- _What you are asked to do_: Please rewrite every line of the entries below as a Markdown table with the columns "n" and "Line," numbering the rows in order and leaving out blank lines.

----- Exercise inputs

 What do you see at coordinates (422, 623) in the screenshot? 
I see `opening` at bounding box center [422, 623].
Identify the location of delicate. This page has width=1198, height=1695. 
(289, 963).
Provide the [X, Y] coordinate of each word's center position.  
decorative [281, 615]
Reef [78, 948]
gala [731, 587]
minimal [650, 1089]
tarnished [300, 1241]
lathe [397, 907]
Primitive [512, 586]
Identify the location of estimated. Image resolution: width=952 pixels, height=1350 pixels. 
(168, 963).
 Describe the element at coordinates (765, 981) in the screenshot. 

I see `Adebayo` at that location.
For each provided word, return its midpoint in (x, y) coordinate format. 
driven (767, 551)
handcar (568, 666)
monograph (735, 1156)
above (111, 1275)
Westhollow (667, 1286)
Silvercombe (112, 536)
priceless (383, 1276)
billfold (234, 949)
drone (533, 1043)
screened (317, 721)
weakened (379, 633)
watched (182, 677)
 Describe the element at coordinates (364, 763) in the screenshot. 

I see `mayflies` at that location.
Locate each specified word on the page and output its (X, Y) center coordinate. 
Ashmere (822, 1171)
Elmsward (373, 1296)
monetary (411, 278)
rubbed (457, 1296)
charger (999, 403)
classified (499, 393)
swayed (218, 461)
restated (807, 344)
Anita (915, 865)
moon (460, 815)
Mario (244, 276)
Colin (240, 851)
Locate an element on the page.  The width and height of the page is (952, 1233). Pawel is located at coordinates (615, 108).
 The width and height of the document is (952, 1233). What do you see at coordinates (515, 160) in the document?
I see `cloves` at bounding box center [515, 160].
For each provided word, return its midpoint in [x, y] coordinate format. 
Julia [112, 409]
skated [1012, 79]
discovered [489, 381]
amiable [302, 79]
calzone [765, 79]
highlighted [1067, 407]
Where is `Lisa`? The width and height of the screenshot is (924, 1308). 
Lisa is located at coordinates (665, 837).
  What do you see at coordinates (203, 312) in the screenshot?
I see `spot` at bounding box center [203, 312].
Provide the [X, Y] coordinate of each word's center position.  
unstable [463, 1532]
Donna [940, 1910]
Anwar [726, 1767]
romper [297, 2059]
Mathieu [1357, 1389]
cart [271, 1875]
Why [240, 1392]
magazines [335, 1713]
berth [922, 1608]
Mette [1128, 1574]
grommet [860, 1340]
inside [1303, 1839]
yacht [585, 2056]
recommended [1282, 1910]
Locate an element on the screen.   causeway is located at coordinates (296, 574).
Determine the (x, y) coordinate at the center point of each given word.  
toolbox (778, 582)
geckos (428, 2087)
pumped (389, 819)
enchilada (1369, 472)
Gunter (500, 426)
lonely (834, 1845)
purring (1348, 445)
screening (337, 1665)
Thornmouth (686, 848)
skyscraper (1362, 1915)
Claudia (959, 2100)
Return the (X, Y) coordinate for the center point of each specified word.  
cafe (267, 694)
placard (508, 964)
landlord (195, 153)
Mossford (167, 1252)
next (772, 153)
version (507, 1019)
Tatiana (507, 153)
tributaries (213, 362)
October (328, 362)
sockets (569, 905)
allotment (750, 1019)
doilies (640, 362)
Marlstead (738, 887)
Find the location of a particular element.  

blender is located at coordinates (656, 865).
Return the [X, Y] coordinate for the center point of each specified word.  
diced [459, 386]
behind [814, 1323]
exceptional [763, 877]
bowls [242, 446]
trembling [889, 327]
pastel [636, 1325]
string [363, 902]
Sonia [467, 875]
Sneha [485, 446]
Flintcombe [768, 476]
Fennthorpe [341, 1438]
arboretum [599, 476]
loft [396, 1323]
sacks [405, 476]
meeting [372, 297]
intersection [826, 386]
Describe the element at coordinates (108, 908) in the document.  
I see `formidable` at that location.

----------

- _Answer to the exercise_:
| n | Line |
|---|---|
| 1 |  What do you see at coordinates (422, 623) in the screenshot?  |
| 2 | I see `opening` at bounding box center [422, 623]. |
| 3 | Identify the location of delicate. This page has width=1198, height=1695.  |
| 4 | (289, 963). |
| 5 | Provide the [X, Y] coordinate of each word's center position.   |
| 6 | decorative [281, 615] |
| 7 | Reef [78, 948] |
| 8 | gala [731, 587] |
| 9 | minimal [650, 1089] |
| 10 | tarnished [300, 1241] |
| 11 | lathe [397, 907] |
| 12 | Primitive [512, 586] |
| 13 | Identify the location of estimated. Image resolution: width=952 pixels, height=1350 pixels.  |
| 14 | (168, 963). |
| 15 |  Describe the element at coordinates (765, 981) in the screenshot.  |
| 16 | I see `Adebayo` at that location. |
| 17 | For each provided word, return its midpoint in (x, y) coordinate format.  |
| 18 | driven (767, 551) |
| 19 | handcar (568, 666) |
| 20 | monograph (735, 1156) |
| 21 | above (111, 1275) |
| 22 | Westhollow (667, 1286) |
| 23 | Silvercombe (112, 536) |
| 24 | priceless (383, 1276) |
| 25 | billfold (234, 949) |
| 26 | drone (533, 1043) |
| 27 | screened (317, 721) |
| 28 | weakened (379, 633) |
| 29 | watched (182, 677) |
| 30 |  Describe the element at coordinates (364, 763) in the screenshot.  |
| 31 | I see `mayflies` at that location. |
| 32 | Locate each specified word on the page and output its (X, Y) center coordinate.  |
| 33 | Ashmere (822, 1171) |
| 34 | Elmsward (373, 1296) |
| 35 | monetary (411, 278) |
| 36 | rubbed (457, 1296) |
| 37 | charger (999, 403) |
| 38 | classified (499, 393) |
| 39 | swayed (218, 461) |
| 40 | restated (807, 344) |
| 41 | Anita (915, 865) |
| 42 | moon (460, 815) |
| 43 | Mario (244, 276) |
| 44 | Colin (240, 851) |
| 45 | Locate an element on the page.  The width and height of the page is (952, 1233). Pawel is located at coordinates (615, 108). |
| 46 |  The width and height of the document is (952, 1233). What do you see at coordinates (515, 160) in the document? |
| 47 | I see `cloves` at bounding box center [515, 160]. |
| 48 | For each provided word, return its midpoint in [x, y] coordinate format.  |
| 49 | Julia [112, 409] |
| 50 | skated [1012, 79] |
| 51 | discovered [489, 381] |
| 52 | amiable [302, 79] |
| 53 | calzone [765, 79] |
| 54 | highlighted [1067, 407] |
| 55 | Where is `Lisa`? The width and height of the screenshot is (924, 1308).  |
| 56 | Lisa is located at coordinates (665, 837). |
| 57 |   What do you see at coordinates (203, 312) in the screenshot? |
| 58 | I see `spot` at bounding box center [203, 312]. |
| 59 | Provide the [X, Y] coordinate of each word's center position.   |
| 60 | unstable [463, 1532] |
| 61 | Donna [940, 1910] |
| 62 | Anwar [726, 1767] |
| 63 | romper [297, 2059] |
| 64 | Mathieu [1357, 1389] |
| 65 | cart [271, 1875] |
| 66 | Why [240, 1392] |
| 67 | magazines [335, 1713] |
| 68 | berth [922, 1608] |
| 69 | Mette [1128, 1574] |
| 70 | grommet [860, 1340] |
| 71 | inside [1303, 1839] |
| 72 | yacht [585, 2056] |
| 73 | recommended [1282, 1910] |
| 74 | Locate an element on the screen.   causeway is located at coordinates (296, 574). |
| 75 | Determine the (x, y) coordinate at the center point of each given word.   |
| 76 | toolbox (778, 582) |
| 77 | geckos (428, 2087) |
| 78 | pumped (389, 819) |
| 79 | enchilada (1369, 472) |
| 80 | Gunter (500, 426) |
| 81 | lonely (834, 1845) |
| 82 | purring (1348, 445) |
| 83 | screening (337, 1665) |
| 84 | Thornmouth (686, 848) |
| 85 | skyscraper (1362, 1915) |
| 86 | Claudia (959, 2100) |
| 87 | Return the (X, Y) coordinate for the center point of each specified word.   |
| 88 | cafe (267, 694) |
| 89 | placard (508, 964) |
| 90 | landlord (195, 153) |
| 91 | Mossford (167, 1252) |
| 92 | next (772, 153) |
| 93 | version (507, 1019) |
| 94 | Tatiana (507, 153) |
| 95 | tributaries (213, 362) |
| 96 | October (328, 362) |
| 97 | sockets (569, 905) |
| 98 | allotment (750, 1019) |
| 99 | doilies (640, 362) |
| 100 | Marlstead (738, 887) |
| 101 | Find the location of a particular element.   |
| 102 | blender is located at coordinates (656, 865). |
| 103 | Return the [X, Y] coordinate for the center point of each specified word.   |
| 104 | diced [459, 386] |
| 105 | behind [814, 1323] |
| 106 | exceptional [763, 877] |
| 107 | bowls [242, 446] |
| 108 | trembling [889, 327] |
| 109 | pastel [636, 1325] |
| 110 | string [363, 902] |
| 111 | Sonia [467, 875] |
| 112 | Sneha [485, 446] |
| 113 | Flintcombe [768, 476] |
| 114 | Fennthorpe [341, 1438] |
| 115 | arboretum [599, 476] |
| 116 | loft [396, 1323] |
| 117 | sacks [405, 476] |
| 118 | meeting [372, 297] |
| 119 | intersection [826, 386] |
| 120 | Describe the element at coordinates (108, 908) in the document.   |
| 121 | I see `formidable` at that location. |